[Object change descriptions]
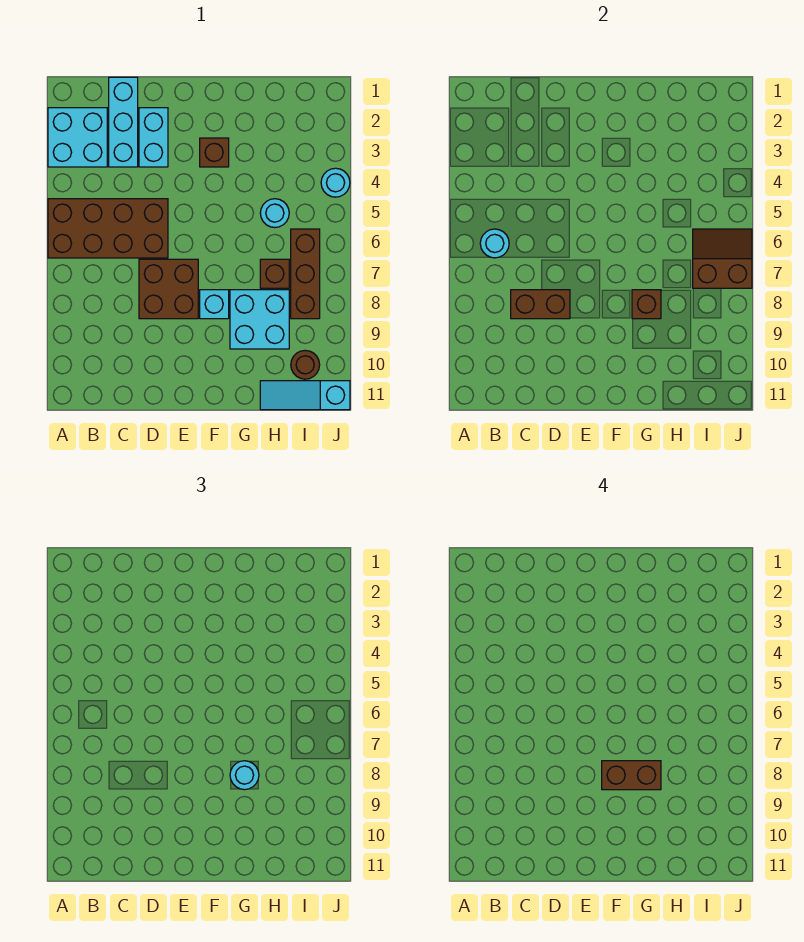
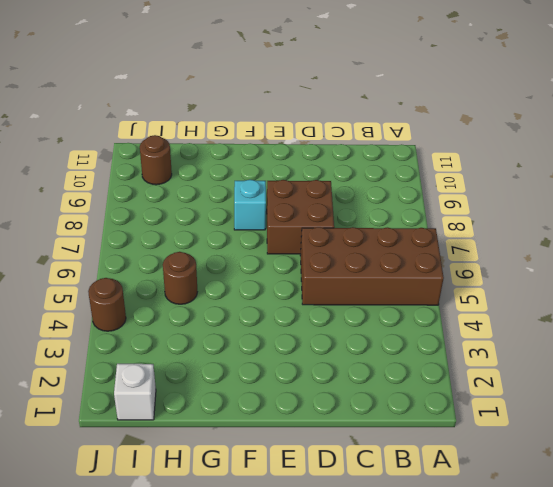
brown round brick H5 level 1 -> cyan round brick H5 level 1
white brick I1 level 1 -> none
brown round brick J4 level 1 -> cyan round brick J4 level 1
none -> cyan brick A2:B3 level 1
none -> cyan brick C1:C3 level 1
none -> cyan brick D2:D3 level 1

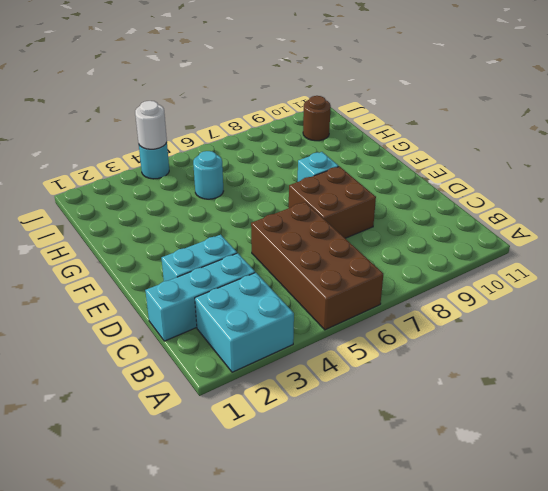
white round brick J4 level 2 -> none
none -> brown brick F3 level 1
none -> cyan brick G8:H9 level 1
none -> brown brick H7 level 1

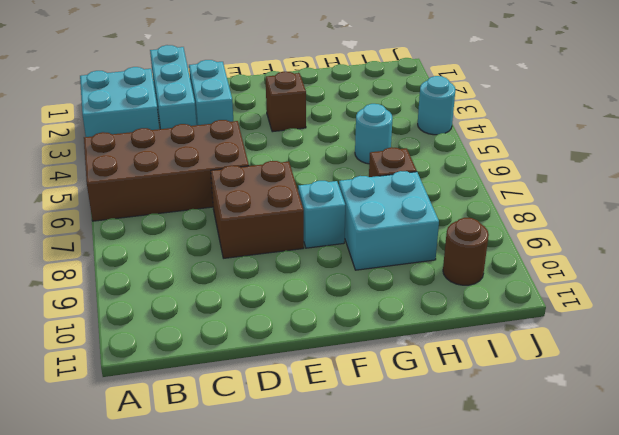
none -> cyan slope H11:J11 level 1 top J
none -> brown brick I6:I8 level 1
none -> cyan round brick B6 level 2

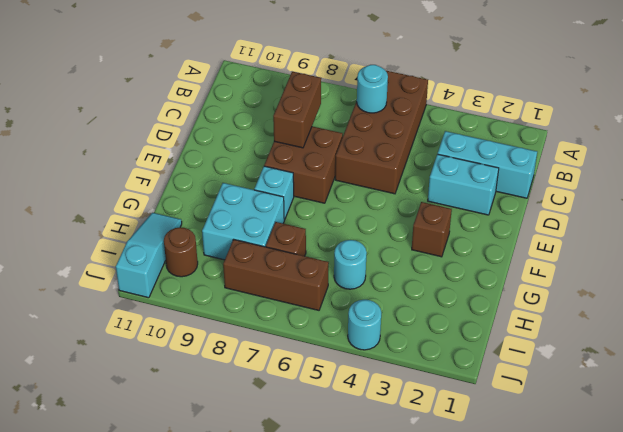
none -> cyan brick A2:B3 level 1
none -> brown brick G8 level 2
none -> brown slope I6:J7 level 2 top 7

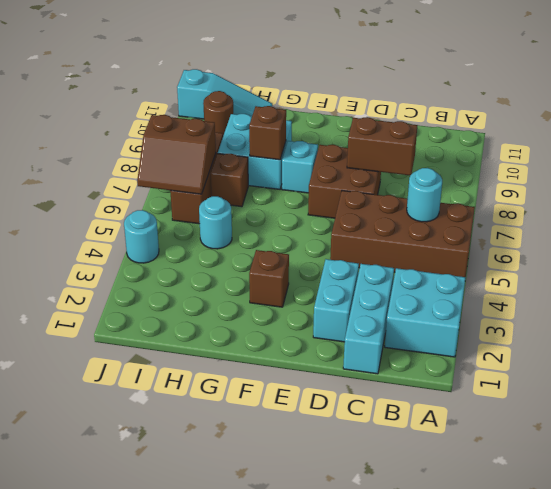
none -> cyan round brick G8 level 3
none -> brown brick F8:G8 level 4

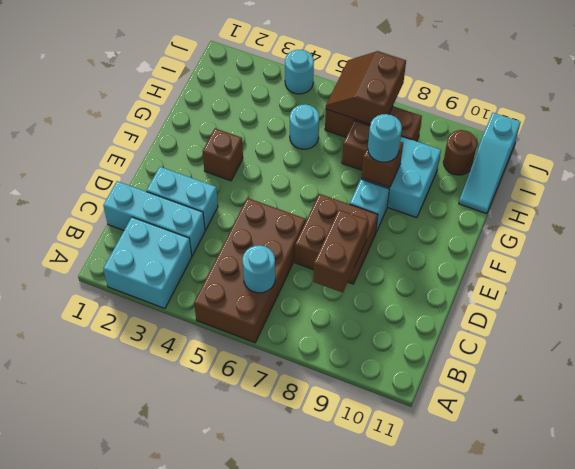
none -> brown brick F8:G8 level 4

● Your task:
Pick up at the line that holds "none -> cyan brick D2:D3 level 1" and restate each line, word for word, through the last line of the entries. Include both end lines but none of the pictures.

● Expected answer:
none -> cyan brick D2:D3 level 1

white round brick J4 level 2 -> none
none -> brown brick F3 level 1
none -> cyan brick G8:H9 level 1
none -> brown brick H7 level 1

none -> cyan slope H11:J11 level 1 top J
none -> brown brick I6:I8 level 1
none -> cyan round brick B6 level 2

none -> cyan brick A2:B3 level 1
none -> brown brick G8 level 2
none -> brown slope I6:J7 level 2 top 7

none -> cyan round brick G8 level 3
none -> brown brick F8:G8 level 4

none -> brown brick F8:G8 level 4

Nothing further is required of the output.